- Exercise
Wherever the string "door" appears in a line of the listing below, report that line.

Content starts

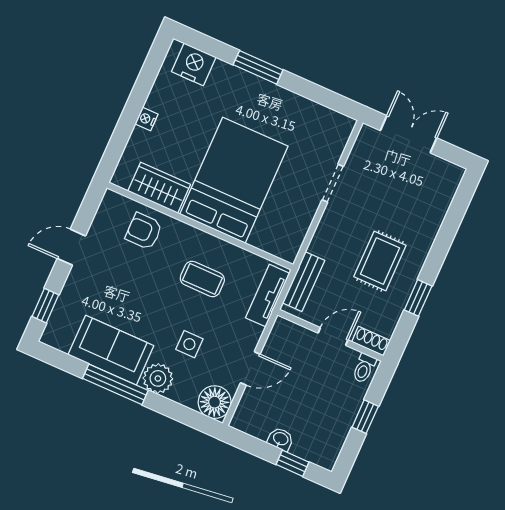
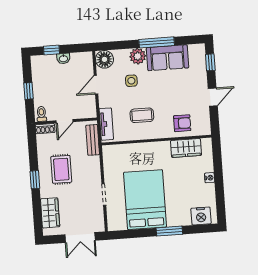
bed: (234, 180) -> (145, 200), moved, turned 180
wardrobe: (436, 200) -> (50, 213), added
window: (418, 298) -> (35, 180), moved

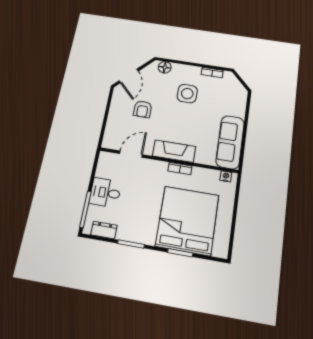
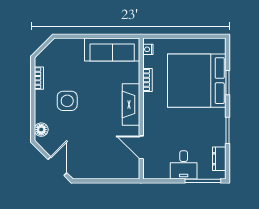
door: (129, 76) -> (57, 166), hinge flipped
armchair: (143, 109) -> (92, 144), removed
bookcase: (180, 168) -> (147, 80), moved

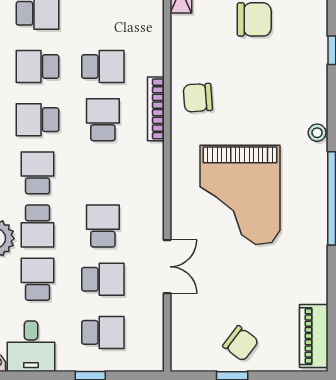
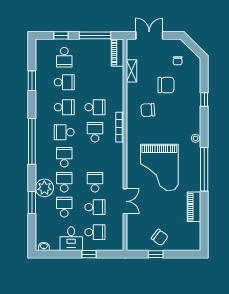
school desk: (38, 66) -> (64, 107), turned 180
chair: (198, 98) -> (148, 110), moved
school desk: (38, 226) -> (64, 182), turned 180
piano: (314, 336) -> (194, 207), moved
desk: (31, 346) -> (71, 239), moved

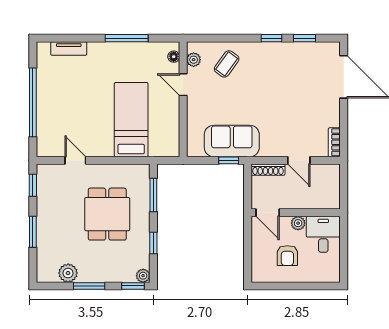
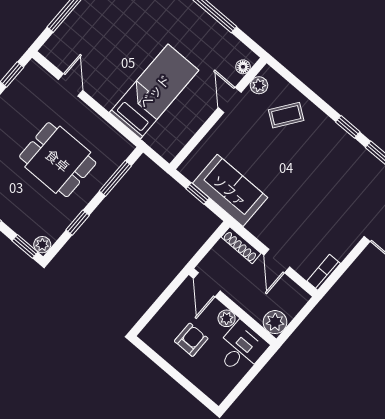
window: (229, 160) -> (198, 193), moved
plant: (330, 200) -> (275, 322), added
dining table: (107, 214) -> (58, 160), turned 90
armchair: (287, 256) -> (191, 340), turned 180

Content ends
Content starts

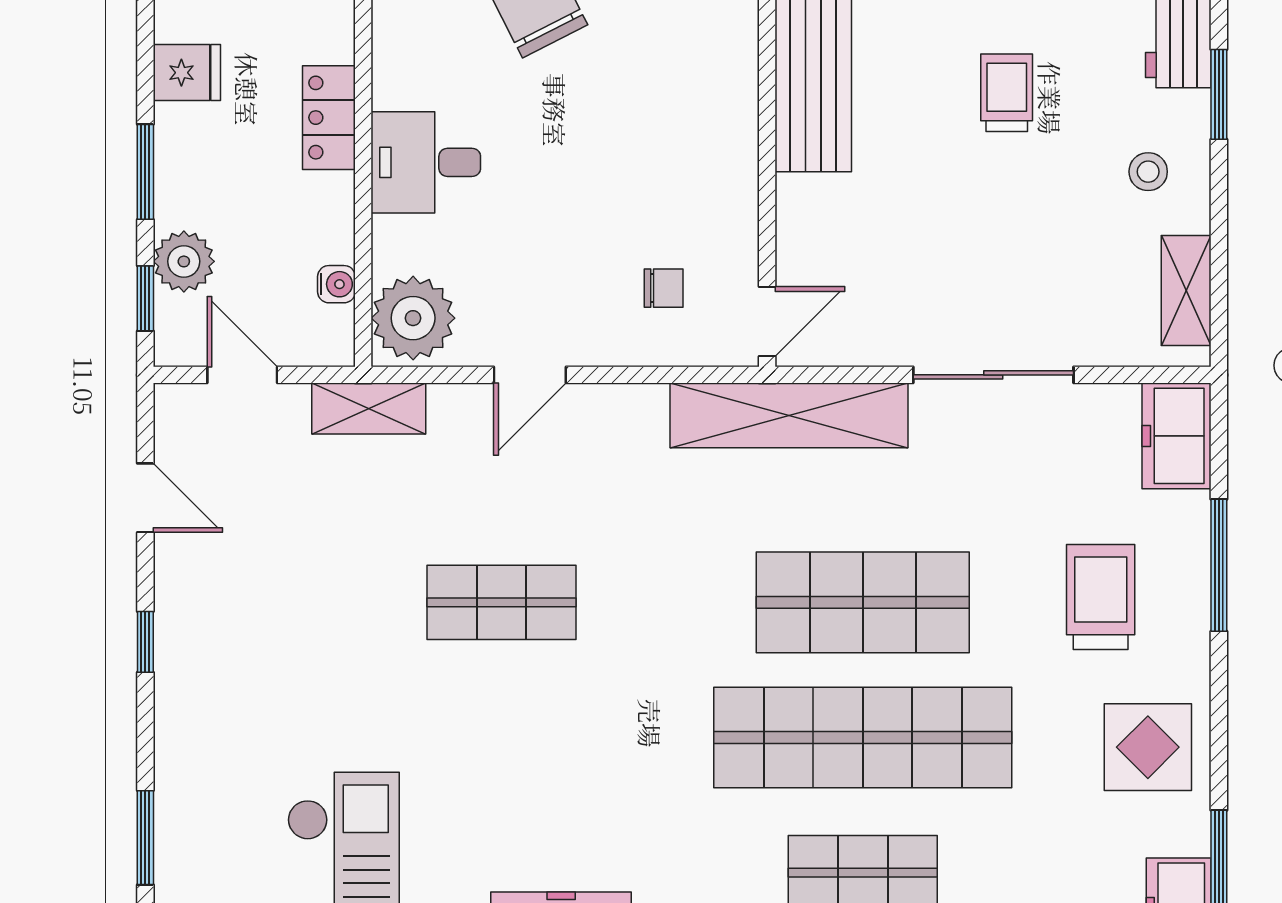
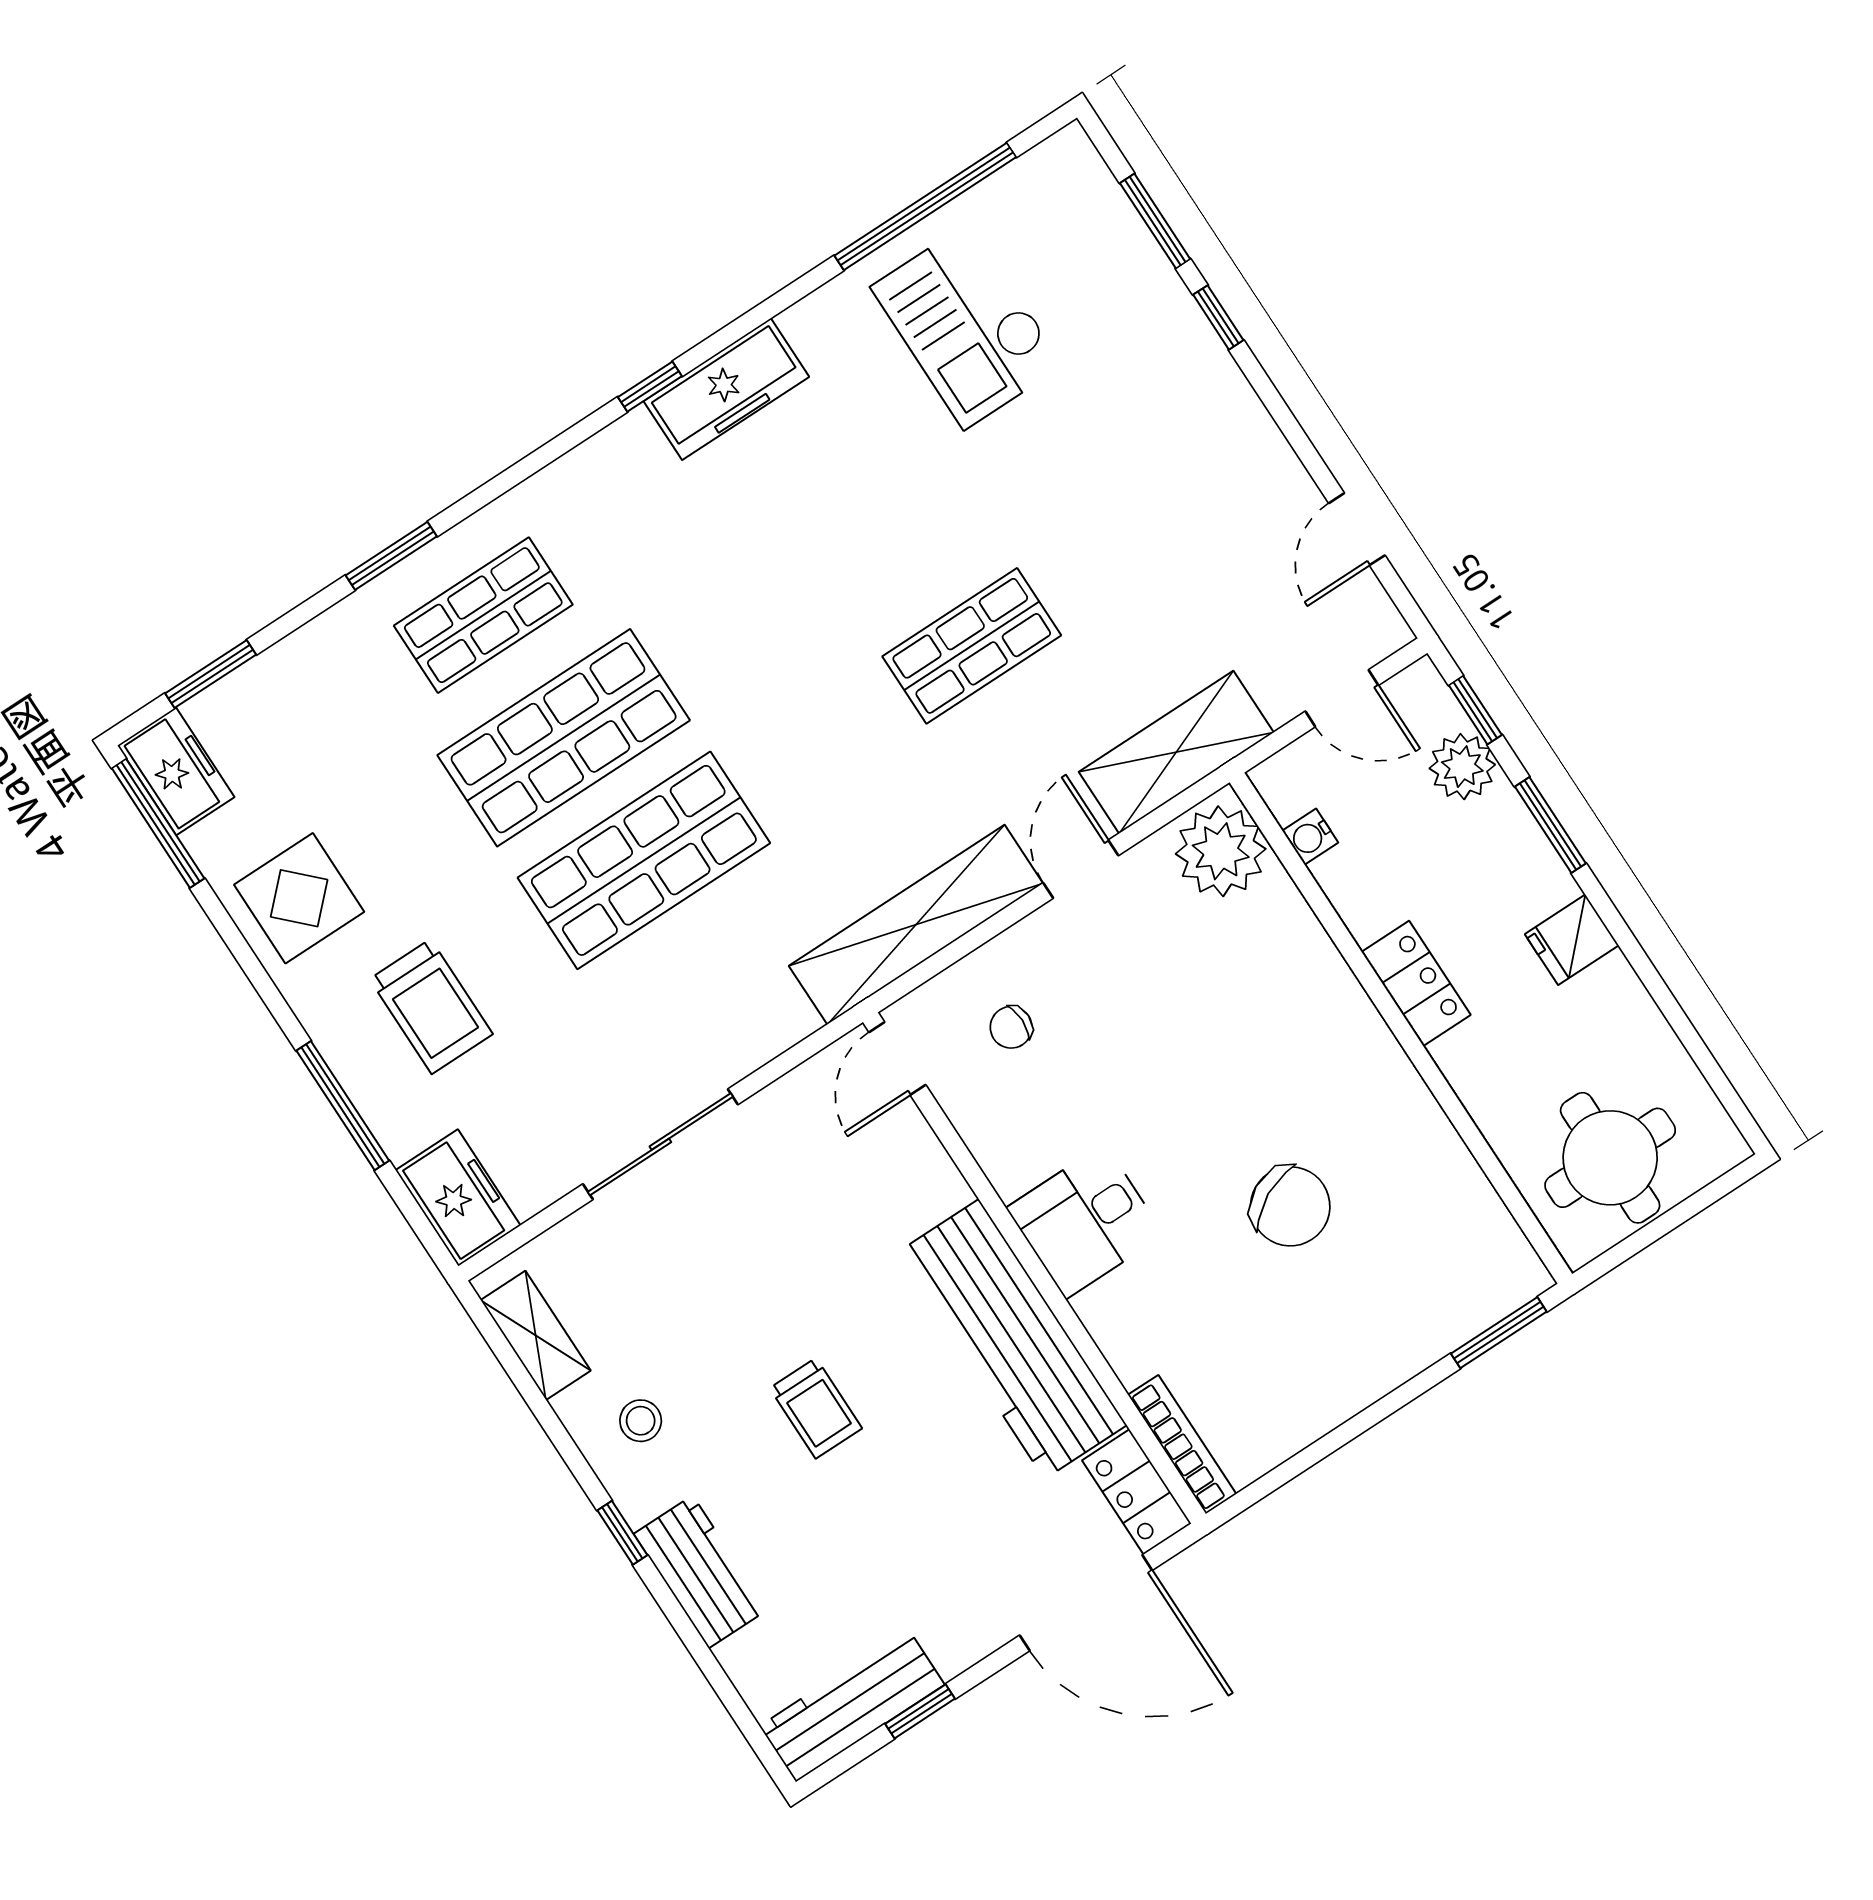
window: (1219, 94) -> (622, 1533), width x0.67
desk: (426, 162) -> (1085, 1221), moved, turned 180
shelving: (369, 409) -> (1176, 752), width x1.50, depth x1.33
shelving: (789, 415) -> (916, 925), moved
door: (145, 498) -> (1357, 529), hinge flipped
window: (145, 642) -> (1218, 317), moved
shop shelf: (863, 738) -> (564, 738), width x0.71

Content ends

- Written solution
door: (129, 76) -> (57, 166), hinge flipped
door: (145, 498) -> (1357, 529), hinge flipped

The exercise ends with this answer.